▶ **Activity**
What is needed here is a word-for-word copy of all the entries below.

[The data — start]

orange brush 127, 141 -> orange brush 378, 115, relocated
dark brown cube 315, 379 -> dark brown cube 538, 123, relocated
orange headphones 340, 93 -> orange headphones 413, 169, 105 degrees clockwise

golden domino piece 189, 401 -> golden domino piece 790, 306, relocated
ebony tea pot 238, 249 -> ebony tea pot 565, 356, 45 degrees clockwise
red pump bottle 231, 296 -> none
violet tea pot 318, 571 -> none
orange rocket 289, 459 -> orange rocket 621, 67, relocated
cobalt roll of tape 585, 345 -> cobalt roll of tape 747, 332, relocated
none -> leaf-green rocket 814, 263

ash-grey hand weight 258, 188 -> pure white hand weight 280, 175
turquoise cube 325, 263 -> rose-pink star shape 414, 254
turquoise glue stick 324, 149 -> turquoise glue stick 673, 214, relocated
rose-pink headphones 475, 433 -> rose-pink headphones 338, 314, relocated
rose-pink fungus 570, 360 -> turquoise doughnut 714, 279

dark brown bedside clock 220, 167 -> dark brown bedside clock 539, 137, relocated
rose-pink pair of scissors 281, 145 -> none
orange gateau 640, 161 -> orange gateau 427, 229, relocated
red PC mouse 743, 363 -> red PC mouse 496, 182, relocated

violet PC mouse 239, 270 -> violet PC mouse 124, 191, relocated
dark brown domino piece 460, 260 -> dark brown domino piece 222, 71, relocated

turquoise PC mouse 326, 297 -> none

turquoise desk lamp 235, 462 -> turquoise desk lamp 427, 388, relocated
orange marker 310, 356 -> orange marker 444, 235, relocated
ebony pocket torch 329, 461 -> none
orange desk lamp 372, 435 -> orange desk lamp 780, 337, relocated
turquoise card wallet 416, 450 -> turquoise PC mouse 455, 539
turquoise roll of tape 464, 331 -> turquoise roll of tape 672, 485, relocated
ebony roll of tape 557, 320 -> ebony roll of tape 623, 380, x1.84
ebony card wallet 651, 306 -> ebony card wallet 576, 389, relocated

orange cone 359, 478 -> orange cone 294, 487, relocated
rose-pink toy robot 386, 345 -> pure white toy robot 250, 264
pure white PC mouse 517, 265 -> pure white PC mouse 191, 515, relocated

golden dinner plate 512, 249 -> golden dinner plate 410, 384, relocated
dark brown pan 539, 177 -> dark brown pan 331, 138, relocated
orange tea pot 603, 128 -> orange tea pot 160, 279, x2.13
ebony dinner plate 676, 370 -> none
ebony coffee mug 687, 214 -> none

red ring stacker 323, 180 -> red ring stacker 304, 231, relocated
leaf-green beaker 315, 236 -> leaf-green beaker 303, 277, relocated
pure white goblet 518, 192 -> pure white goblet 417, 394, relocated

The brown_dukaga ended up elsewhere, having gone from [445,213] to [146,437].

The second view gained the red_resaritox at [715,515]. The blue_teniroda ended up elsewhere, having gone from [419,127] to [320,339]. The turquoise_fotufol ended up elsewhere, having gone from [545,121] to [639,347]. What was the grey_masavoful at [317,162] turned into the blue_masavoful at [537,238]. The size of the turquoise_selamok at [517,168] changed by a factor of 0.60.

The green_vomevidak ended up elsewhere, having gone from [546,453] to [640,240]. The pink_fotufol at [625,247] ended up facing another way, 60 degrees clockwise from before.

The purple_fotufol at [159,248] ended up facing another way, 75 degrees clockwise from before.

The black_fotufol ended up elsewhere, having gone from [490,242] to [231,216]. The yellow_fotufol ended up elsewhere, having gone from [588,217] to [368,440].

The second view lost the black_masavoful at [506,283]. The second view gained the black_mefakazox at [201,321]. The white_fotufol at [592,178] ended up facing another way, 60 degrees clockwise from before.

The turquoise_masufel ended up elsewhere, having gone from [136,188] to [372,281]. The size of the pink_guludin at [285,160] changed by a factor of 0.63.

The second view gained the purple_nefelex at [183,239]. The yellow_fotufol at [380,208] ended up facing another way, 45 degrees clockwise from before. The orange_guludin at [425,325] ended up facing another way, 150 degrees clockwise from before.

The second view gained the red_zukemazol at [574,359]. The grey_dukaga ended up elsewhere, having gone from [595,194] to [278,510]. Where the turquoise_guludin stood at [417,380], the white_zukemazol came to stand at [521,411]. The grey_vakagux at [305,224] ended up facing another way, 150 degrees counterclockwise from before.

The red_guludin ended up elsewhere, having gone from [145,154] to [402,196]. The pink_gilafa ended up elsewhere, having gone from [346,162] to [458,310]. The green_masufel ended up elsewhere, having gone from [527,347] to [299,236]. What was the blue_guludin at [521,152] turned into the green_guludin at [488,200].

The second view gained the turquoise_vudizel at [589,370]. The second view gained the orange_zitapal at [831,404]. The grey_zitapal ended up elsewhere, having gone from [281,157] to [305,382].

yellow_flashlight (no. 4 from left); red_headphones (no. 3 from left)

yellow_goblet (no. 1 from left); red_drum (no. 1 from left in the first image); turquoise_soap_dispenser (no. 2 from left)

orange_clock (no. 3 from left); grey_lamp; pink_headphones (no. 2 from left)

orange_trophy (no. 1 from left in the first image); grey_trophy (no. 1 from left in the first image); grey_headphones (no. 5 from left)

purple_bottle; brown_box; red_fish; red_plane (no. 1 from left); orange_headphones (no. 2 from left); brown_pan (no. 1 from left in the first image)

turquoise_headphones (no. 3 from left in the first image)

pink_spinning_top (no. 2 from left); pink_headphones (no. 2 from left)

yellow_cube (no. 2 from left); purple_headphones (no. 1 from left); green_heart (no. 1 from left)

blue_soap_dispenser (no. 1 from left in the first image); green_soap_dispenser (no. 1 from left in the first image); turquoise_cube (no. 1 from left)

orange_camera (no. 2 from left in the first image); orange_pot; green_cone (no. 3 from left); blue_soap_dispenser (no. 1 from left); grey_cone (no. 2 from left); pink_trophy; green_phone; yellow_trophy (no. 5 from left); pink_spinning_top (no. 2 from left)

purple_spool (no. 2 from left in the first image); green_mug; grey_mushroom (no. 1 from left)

[The data — finish]

▶ **Finished exercise**
orange brush 127, 141 -> orange brush 378, 115, relocated
dark brown cube 315, 379 -> dark brown cube 538, 123, relocated
orange headphones 340, 93 -> orange headphones 413, 169, 105 degrees clockwise

golden domino piece 189, 401 -> golden domino piece 790, 306, relocated
ebony tea pot 238, 249 -> ebony tea pot 565, 356, 45 degrees clockwise
red pump bottle 231, 296 -> none
violet tea pot 318, 571 -> none
orange rocket 289, 459 -> orange rocket 621, 67, relocated
cobalt roll of tape 585, 345 -> cobalt roll of tape 747, 332, relocated
none -> leaf-green rocket 814, 263

ash-grey hand weight 258, 188 -> pure white hand weight 280, 175
turquoise cube 325, 263 -> rose-pink star shape 414, 254
turquoise glue stick 324, 149 -> turquoise glue stick 673, 214, relocated
rose-pink headphones 475, 433 -> rose-pink headphones 338, 314, relocated
rose-pink fungus 570, 360 -> turquoise doughnut 714, 279

dark brown bedside clock 220, 167 -> dark brown bedside clock 539, 137, relocated
rose-pink pair of scissors 281, 145 -> none
orange gateau 640, 161 -> orange gateau 427, 229, relocated
red PC mouse 743, 363 -> red PC mouse 496, 182, relocated

violet PC mouse 239, 270 -> violet PC mouse 124, 191, relocated
dark brown domino piece 460, 260 -> dark brown domino piece 222, 71, relocated

turquoise PC mouse 326, 297 -> none

turquoise desk lamp 235, 462 -> turquoise desk lamp 427, 388, relocated
orange marker 310, 356 -> orange marker 444, 235, relocated
ebony pocket torch 329, 461 -> none
orange desk lamp 372, 435 -> orange desk lamp 780, 337, relocated
turquoise card wallet 416, 450 -> turquoise PC mouse 455, 539
turquoise roll of tape 464, 331 -> turquoise roll of tape 672, 485, relocated
ebony roll of tape 557, 320 -> ebony roll of tape 623, 380, x1.84
ebony card wallet 651, 306 -> ebony card wallet 576, 389, relocated

orange cone 359, 478 -> orange cone 294, 487, relocated
rose-pink toy robot 386, 345 -> pure white toy robot 250, 264
pure white PC mouse 517, 265 -> pure white PC mouse 191, 515, relocated

golden dinner plate 512, 249 -> golden dinner plate 410, 384, relocated
dark brown pan 539, 177 -> dark brown pan 331, 138, relocated
orange tea pot 603, 128 -> orange tea pot 160, 279, x2.13
ebony dinner plate 676, 370 -> none
ebony coffee mug 687, 214 -> none

red ring stacker 323, 180 -> red ring stacker 304, 231, relocated
leaf-green beaker 315, 236 -> leaf-green beaker 303, 277, relocated
pure white goblet 518, 192 -> pure white goblet 417, 394, relocated

The brown_dukaga ended up elsewhere, having gone from [445,213] to [146,437].

The second view gained the red_resaritox at [715,515]. The blue_teniroda ended up elsewhere, having gone from [419,127] to [320,339]. The turquoise_fotufol ended up elsewhere, having gone from [545,121] to [639,347]. What was the grey_masavoful at [317,162] turned into the blue_masavoful at [537,238]. The size of the turquoise_selamok at [517,168] changed by a factor of 0.60.

The green_vomevidak ended up elsewhere, having gone from [546,453] to [640,240]. The pink_fotufol at [625,247] ended up facing another way, 60 degrees clockwise from before.

The purple_fotufol at [159,248] ended up facing another way, 75 degrees clockwise from before.

The black_fotufol ended up elsewhere, having gone from [490,242] to [231,216]. The yellow_fotufol ended up elsewhere, having gone from [588,217] to [368,440].

The second view lost the black_masavoful at [506,283]. The second view gained the black_mefakazox at [201,321]. The white_fotufol at [592,178] ended up facing another way, 60 degrees clockwise from before.

The turquoise_masufel ended up elsewhere, having gone from [136,188] to [372,281]. The size of the pink_guludin at [285,160] changed by a factor of 0.63.

The second view gained the purple_nefelex at [183,239]. The yellow_fotufol at [380,208] ended up facing another way, 45 degrees clockwise from before. The orange_guludin at [425,325] ended up facing another way, 150 degrees clockwise from before.

The second view gained the red_zukemazol at [574,359]. The grey_dukaga ended up elsewhere, having gone from [595,194] to [278,510]. Where the turquoise_guludin stood at [417,380], the white_zukemazol came to stand at [521,411]. The grey_vakagux at [305,224] ended up facing another way, 150 degrees counterclockwise from before.

The red_guludin ended up elsewhere, having gone from [145,154] to [402,196]. The pink_gilafa ended up elsewhere, having gone from [346,162] to [458,310]. The green_masufel ended up elsewhere, having gone from [527,347] to [299,236]. What was the blue_guludin at [521,152] turned into the green_guludin at [488,200].

The second view gained the turquoise_vudizel at [589,370]. The second view gained the orange_zitapal at [831,404]. The grey_zitapal ended up elsewhere, having gone from [281,157] to [305,382].

yellow_flashlight (no. 4 from left); red_headphones (no. 3 from left)

yellow_goblet (no. 1 from left); red_drum (no. 1 from left in the first image); turquoise_soap_dispenser (no. 2 from left)

orange_clock (no. 3 from left); grey_lamp; pink_headphones (no. 2 from left)

orange_trophy (no. 1 from left in the first image); grey_trophy (no. 1 from left in the first image); grey_headphones (no. 5 from left)

purple_bottle; brown_box; red_fish; red_plane (no. 1 from left); orange_headphones (no. 2 from left); brown_pan (no. 1 from left in the first image)

turquoise_headphones (no. 3 from left in the first image)

pink_spinning_top (no. 2 from left); pink_headphones (no. 2 from left)

yellow_cube (no. 2 from left); purple_headphones (no. 1 from left); green_heart (no. 1 from left)

blue_soap_dispenser (no. 1 from left in the first image); green_soap_dispenser (no. 1 from left in the first image); turquoise_cube (no. 1 from left)

orange_camera (no. 2 from left in the first image); orange_pot; green_cone (no. 3 from left); blue_soap_dispenser (no. 1 from left); grey_cone (no. 2 from left); pink_trophy; green_phone; yellow_trophy (no. 5 from left); pink_spinning_top (no. 2 from left)

purple_spool (no. 2 from left in the first image); green_mug; grey_mushroom (no. 1 from left)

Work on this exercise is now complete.